### Required action
Retype, word for word, every line from the one holding "R1: 20k (AMP, INV) -> 20k (AMP, OUT)" through the one holding "R2: none -> 680 (3V3, N_1)" in the entries below, both included, and only those lines.
--
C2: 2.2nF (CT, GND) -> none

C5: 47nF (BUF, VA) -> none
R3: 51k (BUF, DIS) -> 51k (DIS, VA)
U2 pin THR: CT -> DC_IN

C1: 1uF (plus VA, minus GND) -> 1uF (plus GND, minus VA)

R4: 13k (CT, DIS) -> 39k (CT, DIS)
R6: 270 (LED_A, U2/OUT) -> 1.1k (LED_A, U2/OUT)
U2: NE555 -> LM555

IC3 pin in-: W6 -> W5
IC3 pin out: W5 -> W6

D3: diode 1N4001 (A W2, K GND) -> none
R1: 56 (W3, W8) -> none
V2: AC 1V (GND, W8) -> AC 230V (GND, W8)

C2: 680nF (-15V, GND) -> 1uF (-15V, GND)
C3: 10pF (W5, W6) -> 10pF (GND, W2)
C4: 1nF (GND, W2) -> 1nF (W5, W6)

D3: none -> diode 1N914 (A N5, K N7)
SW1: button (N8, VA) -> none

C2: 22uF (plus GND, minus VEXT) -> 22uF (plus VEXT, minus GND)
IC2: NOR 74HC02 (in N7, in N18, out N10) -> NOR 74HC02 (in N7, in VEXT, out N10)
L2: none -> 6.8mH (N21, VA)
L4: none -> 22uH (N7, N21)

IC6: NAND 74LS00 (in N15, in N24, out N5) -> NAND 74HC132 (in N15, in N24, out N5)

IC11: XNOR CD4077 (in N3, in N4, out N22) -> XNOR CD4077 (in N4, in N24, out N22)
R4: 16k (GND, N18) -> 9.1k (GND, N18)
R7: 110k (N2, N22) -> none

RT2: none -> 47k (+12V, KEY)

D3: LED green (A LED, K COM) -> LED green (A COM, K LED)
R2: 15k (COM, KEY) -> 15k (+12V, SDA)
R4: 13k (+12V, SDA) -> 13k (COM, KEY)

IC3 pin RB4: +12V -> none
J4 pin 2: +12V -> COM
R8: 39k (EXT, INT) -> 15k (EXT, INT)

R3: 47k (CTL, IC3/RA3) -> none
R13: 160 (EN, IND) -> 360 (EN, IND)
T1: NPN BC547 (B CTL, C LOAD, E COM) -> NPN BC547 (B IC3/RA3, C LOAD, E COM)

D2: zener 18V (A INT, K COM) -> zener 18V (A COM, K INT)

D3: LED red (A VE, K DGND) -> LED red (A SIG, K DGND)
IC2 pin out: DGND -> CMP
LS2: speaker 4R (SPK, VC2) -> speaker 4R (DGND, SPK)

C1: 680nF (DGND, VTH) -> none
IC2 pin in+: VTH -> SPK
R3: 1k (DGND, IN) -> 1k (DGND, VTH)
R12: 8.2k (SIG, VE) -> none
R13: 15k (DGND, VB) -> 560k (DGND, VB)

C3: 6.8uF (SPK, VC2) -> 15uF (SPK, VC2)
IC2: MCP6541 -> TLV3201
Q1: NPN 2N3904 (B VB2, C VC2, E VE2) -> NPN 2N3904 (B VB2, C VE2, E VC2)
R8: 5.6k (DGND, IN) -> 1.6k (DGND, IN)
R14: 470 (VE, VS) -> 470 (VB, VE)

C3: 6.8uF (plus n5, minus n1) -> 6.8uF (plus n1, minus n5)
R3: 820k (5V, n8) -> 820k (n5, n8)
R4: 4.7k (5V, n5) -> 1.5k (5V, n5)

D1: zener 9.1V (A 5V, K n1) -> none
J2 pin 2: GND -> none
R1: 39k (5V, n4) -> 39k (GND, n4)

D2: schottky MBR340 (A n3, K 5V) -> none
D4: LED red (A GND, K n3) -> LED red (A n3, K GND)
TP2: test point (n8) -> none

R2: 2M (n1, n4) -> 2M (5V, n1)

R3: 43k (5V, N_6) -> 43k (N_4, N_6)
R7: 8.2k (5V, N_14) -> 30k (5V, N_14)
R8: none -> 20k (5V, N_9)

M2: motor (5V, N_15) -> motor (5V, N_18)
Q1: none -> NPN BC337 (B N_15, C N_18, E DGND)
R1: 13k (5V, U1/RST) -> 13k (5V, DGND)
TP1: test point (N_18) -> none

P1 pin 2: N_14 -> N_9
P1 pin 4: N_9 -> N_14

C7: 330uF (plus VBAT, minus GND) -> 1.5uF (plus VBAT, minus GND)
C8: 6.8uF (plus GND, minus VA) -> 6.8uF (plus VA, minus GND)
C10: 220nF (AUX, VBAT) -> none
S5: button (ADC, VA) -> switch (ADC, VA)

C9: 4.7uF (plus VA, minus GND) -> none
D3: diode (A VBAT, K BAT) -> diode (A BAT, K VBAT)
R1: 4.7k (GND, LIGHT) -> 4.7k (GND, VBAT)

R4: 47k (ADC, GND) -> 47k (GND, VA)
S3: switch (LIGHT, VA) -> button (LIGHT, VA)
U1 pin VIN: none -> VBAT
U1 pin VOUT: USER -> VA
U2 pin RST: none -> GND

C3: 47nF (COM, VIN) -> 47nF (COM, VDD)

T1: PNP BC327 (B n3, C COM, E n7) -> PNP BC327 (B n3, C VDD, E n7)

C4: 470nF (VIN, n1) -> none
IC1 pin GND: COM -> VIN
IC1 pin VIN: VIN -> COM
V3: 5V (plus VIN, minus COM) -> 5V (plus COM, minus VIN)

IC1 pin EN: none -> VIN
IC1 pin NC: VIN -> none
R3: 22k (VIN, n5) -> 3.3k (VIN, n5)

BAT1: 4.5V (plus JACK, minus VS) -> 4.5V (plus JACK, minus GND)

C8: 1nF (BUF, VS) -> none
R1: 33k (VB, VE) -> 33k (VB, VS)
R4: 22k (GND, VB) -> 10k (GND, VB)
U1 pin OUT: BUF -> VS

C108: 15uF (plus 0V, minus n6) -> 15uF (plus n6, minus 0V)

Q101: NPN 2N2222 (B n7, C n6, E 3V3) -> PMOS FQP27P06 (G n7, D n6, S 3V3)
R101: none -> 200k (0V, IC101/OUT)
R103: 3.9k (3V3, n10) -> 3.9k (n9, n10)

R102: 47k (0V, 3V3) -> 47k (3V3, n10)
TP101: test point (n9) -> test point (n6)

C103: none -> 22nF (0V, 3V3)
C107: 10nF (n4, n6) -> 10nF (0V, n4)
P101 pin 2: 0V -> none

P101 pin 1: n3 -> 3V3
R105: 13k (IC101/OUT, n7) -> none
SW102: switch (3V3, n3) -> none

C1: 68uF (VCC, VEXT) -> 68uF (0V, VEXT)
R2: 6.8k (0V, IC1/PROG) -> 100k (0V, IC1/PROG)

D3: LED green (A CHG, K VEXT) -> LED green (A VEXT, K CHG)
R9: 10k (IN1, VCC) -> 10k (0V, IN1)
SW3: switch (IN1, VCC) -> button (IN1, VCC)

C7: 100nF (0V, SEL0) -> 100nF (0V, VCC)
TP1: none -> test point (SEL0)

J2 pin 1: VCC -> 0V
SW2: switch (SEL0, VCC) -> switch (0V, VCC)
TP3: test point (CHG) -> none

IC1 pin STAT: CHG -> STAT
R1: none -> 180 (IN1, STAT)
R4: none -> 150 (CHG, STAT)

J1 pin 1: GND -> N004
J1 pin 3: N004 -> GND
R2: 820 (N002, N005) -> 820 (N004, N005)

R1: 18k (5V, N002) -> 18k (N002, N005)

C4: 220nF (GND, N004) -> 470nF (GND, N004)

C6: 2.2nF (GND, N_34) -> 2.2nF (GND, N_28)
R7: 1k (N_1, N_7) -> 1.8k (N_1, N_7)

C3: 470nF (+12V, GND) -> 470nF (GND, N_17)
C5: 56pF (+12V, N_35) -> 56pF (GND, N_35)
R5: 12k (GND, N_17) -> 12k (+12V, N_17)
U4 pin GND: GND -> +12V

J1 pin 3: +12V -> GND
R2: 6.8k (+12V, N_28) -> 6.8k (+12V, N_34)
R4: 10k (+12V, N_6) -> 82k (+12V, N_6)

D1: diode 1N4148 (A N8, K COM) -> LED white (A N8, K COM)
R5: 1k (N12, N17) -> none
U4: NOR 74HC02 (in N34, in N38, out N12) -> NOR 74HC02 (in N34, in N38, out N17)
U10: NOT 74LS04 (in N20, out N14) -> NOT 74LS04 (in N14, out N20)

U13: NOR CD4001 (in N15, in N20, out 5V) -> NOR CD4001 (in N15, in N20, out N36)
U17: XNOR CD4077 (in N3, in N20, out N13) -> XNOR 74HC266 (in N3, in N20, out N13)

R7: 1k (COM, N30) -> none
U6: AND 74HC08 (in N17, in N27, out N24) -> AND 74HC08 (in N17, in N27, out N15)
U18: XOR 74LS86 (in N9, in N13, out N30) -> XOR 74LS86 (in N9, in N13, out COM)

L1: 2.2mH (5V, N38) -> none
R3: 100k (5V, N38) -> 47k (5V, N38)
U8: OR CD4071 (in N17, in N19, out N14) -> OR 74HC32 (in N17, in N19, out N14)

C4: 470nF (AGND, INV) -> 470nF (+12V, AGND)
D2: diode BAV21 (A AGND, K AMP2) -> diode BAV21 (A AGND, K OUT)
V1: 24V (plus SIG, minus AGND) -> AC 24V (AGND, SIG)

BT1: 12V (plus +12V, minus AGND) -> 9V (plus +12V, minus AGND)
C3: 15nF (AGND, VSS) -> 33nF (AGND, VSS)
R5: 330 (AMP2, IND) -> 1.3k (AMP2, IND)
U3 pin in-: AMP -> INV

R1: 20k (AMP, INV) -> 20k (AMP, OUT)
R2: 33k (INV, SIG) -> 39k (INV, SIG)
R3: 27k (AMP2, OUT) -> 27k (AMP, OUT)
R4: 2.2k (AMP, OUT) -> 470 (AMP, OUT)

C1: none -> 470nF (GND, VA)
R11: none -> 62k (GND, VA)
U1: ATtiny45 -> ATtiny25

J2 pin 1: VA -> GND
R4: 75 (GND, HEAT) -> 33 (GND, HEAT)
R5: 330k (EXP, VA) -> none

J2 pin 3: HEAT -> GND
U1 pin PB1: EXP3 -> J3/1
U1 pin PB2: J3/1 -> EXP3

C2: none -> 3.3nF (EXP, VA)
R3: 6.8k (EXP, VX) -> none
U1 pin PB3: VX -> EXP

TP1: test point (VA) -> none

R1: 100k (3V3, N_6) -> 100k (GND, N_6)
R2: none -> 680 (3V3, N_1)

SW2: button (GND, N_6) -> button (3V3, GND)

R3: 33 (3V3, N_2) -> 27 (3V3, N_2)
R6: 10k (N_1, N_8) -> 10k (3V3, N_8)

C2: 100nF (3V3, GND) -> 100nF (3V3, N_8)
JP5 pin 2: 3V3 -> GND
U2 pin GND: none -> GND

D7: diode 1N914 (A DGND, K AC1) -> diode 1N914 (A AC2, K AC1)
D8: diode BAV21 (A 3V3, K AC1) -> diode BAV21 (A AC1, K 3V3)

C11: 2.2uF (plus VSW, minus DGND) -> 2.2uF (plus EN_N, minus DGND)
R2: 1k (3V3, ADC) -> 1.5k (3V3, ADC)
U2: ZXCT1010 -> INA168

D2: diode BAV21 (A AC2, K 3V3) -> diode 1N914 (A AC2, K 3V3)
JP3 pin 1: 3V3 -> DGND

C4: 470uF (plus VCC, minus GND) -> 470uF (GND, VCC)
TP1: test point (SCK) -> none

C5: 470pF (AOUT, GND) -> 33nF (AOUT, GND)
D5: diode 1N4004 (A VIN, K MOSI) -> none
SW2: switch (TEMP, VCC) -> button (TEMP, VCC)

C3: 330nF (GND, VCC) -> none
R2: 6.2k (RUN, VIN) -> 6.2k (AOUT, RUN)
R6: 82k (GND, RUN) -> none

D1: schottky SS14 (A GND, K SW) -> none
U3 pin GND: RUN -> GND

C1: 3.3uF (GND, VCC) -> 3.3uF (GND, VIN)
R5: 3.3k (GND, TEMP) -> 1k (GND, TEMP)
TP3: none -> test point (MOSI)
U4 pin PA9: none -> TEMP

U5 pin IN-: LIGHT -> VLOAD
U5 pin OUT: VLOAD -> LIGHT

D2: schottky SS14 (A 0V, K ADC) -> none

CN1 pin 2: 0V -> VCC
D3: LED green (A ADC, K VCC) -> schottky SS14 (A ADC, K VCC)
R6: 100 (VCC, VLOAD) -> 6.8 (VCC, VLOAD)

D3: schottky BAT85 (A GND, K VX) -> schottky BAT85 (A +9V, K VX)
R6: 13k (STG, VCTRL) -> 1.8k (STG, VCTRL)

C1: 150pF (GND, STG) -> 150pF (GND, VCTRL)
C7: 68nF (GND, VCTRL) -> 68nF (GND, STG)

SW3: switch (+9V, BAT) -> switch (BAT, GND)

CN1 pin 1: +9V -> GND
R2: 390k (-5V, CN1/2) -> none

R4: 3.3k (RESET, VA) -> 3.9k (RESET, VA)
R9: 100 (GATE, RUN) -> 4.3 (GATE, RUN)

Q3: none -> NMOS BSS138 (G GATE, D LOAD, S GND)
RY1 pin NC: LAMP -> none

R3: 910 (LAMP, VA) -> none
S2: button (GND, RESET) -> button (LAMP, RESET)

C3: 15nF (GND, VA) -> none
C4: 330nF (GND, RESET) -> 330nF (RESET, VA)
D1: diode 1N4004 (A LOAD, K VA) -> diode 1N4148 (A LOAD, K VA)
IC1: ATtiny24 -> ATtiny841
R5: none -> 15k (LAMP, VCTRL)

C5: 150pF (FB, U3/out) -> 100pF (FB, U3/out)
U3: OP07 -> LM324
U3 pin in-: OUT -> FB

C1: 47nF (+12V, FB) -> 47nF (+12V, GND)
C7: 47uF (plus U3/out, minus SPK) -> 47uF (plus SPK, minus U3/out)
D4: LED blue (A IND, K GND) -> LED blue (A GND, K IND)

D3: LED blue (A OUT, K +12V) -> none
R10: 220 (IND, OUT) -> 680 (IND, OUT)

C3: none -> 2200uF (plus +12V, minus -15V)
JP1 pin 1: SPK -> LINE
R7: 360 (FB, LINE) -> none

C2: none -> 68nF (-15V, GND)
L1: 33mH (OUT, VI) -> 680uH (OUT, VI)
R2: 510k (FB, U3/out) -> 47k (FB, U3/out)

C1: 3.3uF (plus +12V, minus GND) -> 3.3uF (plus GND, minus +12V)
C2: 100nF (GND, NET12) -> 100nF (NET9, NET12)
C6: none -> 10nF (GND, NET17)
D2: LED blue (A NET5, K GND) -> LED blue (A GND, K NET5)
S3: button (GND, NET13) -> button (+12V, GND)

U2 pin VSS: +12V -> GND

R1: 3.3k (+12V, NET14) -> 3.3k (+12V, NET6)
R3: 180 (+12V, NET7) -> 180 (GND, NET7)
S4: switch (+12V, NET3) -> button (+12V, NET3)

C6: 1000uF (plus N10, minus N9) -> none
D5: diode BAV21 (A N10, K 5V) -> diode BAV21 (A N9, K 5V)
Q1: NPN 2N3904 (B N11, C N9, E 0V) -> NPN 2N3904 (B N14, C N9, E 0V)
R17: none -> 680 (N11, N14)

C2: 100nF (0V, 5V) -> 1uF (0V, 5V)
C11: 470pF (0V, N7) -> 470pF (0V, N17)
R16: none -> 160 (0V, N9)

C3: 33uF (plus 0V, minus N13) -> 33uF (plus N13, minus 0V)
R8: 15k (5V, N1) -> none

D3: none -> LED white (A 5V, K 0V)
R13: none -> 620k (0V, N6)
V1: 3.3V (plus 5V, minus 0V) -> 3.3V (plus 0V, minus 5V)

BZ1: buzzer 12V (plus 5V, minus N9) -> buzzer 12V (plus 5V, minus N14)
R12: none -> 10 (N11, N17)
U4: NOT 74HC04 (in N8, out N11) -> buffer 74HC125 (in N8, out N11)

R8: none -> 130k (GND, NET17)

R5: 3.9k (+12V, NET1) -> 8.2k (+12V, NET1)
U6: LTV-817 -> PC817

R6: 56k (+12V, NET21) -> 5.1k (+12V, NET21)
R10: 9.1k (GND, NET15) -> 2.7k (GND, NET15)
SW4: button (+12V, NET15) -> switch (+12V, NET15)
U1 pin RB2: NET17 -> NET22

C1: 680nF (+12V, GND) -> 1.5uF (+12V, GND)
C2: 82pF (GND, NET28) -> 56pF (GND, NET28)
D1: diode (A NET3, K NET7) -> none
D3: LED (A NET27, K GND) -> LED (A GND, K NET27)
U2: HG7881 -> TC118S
--
### Written answer
R1: 20k (AMP, INV) -> 20k (AMP, OUT)
R2: 33k (INV, SIG) -> 39k (INV, SIG)
R3: 27k (AMP2, OUT) -> 27k (AMP, OUT)
R4: 2.2k (AMP, OUT) -> 470 (AMP, OUT)

C1: none -> 470nF (GND, VA)
R11: none -> 62k (GND, VA)
U1: ATtiny45 -> ATtiny25

J2 pin 1: VA -> GND
R4: 75 (GND, HEAT) -> 33 (GND, HEAT)
R5: 330k (EXP, VA) -> none

J2 pin 3: HEAT -> GND
U1 pin PB1: EXP3 -> J3/1
U1 pin PB2: J3/1 -> EXP3

C2: none -> 3.3nF (EXP, VA)
R3: 6.8k (EXP, VX) -> none
U1 pin PB3: VX -> EXP

TP1: test point (VA) -> none

R1: 100k (3V3, N_6) -> 100k (GND, N_6)
R2: none -> 680 (3V3, N_1)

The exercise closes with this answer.